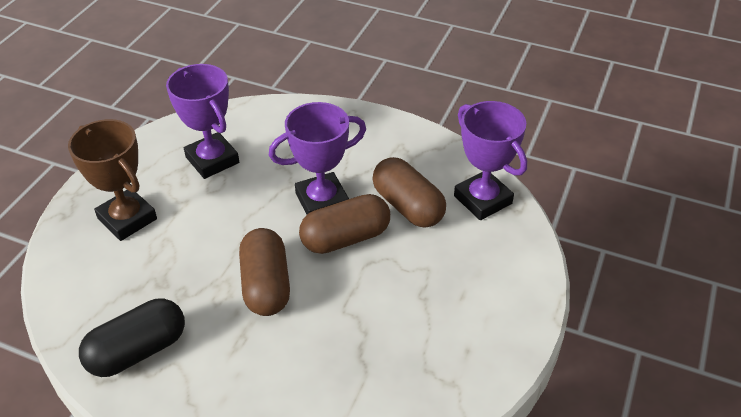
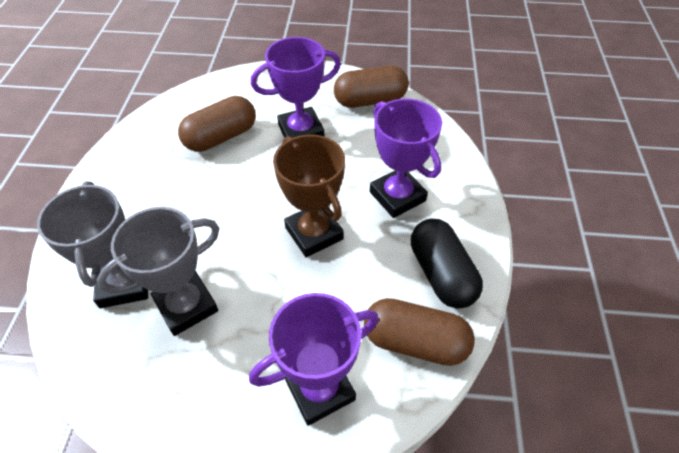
grey trophy: 0 -> 2

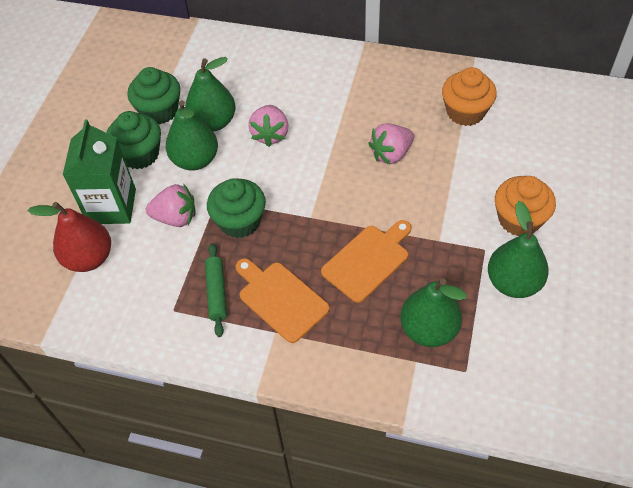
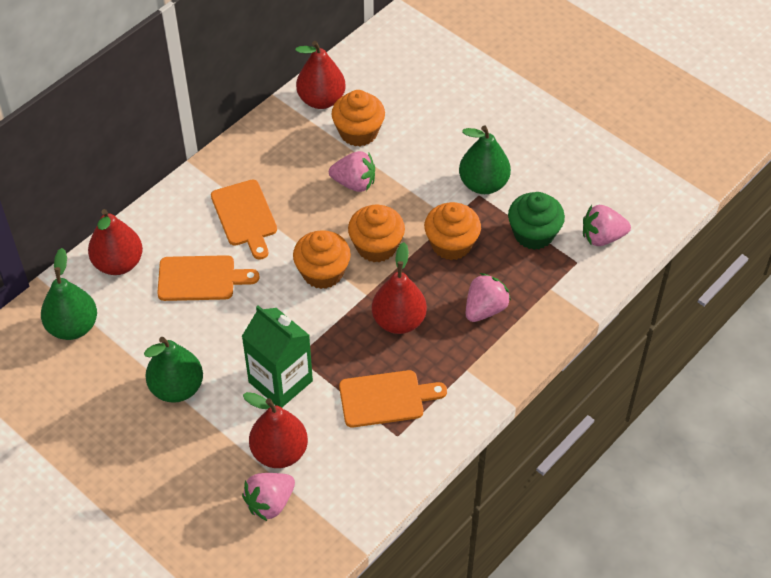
green cupcake: 3 -> 1
green pear: 4 -> 3
green rolling pin: 1 -> 0
orange cupcake: 2 -> 4
orange cutting board: 2 -> 3
pink strawberry: 3 -> 4
red pear: 1 -> 4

* [Requirement]: Everything from the line containing "green rolling pin: 1 -> 0" through the final line of the entries is to be written out exactly. No other lines belong in the answer.

* [Answer box]:
green rolling pin: 1 -> 0
orange cupcake: 2 -> 4
orange cutting board: 2 -> 3
pink strawberry: 3 -> 4
red pear: 1 -> 4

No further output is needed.